***** DATA FOR PROCESSING *****

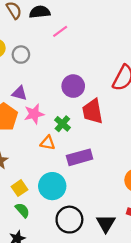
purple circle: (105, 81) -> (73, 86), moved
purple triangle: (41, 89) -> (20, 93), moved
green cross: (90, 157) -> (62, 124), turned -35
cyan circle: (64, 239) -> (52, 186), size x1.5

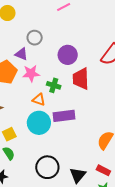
gray circle: (21, 55) -> (35, 38), moved
green cross: (62, 124) -> (54, 85), turned -32
cyan circle: (52, 186) -> (39, 123), moved

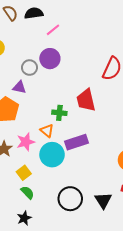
purple circle: (68, 55) -> (50, 59), moved
pink star: (31, 73) -> (26, 142), moved
orange triangle: (39, 100) -> (47, 131), turned 32

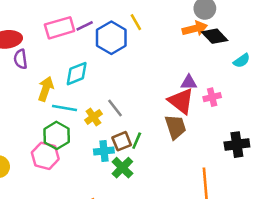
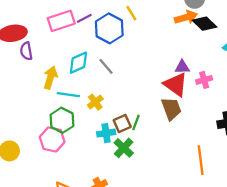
gray line: (115, 108) -> (106, 66), moved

*****

* **TASK DESCRIPTION**:
From the records above, return each line where "cross" occurs.

* **EXERCISE SOLUTION**:
green cross: (90, 157) -> (62, 124), turned -35
green cross: (62, 124) -> (54, 85), turned -32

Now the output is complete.